■ **Required action**: Starting with the line that contains "(587, 249) = (296, 257): yellow", copy every remaining line of the data below exactly, the last one included.

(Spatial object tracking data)
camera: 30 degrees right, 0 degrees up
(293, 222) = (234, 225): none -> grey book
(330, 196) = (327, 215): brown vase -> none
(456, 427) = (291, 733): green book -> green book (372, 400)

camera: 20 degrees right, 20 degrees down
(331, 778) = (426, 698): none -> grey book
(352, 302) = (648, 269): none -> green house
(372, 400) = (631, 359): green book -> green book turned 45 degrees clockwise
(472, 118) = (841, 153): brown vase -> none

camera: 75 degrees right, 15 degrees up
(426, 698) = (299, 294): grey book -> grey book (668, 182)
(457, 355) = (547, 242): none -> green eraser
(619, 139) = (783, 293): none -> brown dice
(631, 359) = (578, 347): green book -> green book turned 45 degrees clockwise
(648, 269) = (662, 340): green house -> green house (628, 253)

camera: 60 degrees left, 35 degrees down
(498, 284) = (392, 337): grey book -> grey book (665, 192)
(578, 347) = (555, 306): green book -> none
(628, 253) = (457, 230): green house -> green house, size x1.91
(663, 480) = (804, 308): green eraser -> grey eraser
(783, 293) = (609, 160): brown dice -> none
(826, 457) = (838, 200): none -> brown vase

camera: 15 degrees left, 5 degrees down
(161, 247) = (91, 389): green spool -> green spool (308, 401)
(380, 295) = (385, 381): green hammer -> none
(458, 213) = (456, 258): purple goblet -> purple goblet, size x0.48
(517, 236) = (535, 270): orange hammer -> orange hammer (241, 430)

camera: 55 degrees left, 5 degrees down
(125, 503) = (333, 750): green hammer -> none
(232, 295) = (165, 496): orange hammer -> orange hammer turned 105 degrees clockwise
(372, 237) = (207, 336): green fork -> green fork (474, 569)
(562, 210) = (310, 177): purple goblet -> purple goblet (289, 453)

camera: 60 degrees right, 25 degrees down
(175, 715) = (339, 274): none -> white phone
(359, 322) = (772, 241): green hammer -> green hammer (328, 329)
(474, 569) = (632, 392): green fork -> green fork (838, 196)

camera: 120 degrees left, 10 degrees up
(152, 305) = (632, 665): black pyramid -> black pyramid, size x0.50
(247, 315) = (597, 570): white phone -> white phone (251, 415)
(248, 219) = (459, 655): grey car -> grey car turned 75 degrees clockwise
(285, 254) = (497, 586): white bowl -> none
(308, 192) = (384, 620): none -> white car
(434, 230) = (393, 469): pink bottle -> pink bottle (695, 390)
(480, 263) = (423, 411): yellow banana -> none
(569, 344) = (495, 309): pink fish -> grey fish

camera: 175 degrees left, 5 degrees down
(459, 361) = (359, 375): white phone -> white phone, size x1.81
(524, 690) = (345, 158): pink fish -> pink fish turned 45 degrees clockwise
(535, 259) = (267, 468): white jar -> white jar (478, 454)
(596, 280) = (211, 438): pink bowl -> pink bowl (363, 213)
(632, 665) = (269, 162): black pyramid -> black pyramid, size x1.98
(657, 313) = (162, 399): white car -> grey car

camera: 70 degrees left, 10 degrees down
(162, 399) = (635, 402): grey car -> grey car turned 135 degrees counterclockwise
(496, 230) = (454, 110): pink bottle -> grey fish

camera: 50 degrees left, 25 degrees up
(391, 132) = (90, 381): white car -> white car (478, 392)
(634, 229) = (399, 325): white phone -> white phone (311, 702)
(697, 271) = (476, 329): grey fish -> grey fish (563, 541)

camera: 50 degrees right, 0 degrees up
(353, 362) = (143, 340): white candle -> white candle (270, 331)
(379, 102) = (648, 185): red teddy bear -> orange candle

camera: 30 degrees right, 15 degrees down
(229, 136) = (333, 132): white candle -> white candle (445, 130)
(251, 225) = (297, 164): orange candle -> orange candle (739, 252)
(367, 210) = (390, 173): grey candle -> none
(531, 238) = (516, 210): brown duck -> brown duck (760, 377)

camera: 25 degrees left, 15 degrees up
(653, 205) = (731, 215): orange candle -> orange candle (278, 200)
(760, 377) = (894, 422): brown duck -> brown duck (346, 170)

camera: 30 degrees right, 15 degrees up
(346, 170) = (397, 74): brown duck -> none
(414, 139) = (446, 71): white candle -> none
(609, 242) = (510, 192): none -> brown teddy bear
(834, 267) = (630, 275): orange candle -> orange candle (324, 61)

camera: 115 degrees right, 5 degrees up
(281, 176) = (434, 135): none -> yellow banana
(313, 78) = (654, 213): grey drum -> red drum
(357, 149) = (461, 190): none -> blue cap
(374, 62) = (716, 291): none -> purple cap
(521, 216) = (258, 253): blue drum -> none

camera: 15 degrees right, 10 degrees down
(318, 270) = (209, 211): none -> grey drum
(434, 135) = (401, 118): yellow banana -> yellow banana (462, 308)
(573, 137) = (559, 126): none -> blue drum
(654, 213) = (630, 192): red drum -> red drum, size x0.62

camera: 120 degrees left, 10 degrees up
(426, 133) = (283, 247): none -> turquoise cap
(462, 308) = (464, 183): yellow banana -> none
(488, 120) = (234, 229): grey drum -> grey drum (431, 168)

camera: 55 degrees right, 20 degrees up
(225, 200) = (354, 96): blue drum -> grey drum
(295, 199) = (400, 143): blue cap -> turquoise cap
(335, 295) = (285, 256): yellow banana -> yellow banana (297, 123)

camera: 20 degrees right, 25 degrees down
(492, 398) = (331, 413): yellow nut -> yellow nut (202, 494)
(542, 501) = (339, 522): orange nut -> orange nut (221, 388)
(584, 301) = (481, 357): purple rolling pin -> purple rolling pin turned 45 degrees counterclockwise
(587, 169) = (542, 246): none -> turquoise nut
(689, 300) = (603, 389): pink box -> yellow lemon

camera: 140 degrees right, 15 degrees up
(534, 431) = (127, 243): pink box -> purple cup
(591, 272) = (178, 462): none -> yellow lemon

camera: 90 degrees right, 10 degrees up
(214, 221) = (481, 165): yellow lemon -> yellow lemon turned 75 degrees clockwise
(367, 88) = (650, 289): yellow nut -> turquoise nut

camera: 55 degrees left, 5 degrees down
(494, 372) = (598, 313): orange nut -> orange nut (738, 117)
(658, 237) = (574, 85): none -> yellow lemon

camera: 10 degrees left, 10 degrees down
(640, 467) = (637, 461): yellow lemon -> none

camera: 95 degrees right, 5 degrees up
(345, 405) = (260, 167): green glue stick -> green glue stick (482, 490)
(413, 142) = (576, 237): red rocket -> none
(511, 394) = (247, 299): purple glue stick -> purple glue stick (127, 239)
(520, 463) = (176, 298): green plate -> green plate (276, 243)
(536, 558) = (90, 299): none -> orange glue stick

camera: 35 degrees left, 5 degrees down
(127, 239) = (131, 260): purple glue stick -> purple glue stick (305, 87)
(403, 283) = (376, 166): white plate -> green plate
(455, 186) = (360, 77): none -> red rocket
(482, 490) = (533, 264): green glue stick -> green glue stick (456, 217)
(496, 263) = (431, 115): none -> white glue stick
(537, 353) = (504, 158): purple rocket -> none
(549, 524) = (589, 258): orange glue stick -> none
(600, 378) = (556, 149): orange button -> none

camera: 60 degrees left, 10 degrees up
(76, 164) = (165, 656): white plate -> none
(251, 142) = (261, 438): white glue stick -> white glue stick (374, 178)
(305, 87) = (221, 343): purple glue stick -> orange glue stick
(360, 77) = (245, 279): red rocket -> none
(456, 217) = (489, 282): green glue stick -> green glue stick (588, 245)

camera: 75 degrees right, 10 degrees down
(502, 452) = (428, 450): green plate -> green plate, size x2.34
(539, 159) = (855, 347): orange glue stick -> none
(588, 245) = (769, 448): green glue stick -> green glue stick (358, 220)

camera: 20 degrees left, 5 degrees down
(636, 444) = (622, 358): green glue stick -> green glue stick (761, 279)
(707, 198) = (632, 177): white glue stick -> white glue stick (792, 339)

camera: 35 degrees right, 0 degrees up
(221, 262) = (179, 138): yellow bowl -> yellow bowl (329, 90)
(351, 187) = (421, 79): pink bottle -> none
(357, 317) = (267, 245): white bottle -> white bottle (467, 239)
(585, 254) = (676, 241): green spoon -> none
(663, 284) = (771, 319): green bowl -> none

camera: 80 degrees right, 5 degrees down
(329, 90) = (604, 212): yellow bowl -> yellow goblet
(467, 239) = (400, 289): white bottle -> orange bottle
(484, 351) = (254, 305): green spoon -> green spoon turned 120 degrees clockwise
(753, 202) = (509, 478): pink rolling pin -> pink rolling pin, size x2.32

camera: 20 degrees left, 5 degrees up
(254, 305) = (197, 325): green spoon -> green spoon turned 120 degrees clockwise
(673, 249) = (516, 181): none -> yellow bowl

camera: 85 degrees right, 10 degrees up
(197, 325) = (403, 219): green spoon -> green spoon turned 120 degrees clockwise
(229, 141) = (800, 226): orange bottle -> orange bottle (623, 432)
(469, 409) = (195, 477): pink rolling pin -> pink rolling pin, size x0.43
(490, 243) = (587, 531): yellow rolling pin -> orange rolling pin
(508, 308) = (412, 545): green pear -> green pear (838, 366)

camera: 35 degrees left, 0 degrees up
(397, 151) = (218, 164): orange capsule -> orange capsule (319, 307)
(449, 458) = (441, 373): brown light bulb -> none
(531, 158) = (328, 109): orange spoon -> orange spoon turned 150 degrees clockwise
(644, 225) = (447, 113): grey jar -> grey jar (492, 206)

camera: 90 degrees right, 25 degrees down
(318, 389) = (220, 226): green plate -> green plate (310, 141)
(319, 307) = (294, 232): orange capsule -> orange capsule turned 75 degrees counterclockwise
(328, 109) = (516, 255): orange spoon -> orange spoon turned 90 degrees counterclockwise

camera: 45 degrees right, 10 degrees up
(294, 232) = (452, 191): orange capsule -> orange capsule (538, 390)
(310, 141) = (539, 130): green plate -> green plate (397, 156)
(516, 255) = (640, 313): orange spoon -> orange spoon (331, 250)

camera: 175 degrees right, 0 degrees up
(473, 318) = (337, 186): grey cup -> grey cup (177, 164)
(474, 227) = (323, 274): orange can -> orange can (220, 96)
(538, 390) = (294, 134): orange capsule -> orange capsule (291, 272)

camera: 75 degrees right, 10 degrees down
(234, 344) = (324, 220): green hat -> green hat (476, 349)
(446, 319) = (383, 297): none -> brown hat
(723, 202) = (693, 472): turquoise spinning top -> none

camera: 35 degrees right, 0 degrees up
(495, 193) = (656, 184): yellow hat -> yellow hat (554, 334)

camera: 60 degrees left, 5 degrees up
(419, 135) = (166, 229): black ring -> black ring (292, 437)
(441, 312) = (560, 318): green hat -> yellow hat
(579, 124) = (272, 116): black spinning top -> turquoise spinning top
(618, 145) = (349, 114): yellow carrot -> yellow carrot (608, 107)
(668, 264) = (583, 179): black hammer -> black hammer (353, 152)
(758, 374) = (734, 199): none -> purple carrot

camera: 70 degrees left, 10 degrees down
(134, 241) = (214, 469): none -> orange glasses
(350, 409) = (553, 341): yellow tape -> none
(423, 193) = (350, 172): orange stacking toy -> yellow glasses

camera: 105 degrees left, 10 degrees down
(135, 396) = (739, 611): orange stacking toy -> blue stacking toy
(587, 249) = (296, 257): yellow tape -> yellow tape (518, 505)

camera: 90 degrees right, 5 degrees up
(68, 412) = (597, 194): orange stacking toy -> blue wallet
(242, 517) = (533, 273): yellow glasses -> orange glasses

■ **Expected output**:
(587, 249) = (296, 257): yellow tape -> yellow tape (518, 505)

camera: 90 degrees right, 5 degrees up
(68, 412) = (597, 194): orange stacking toy -> blue wallet
(242, 517) = (533, 273): yellow glasses -> orange glasses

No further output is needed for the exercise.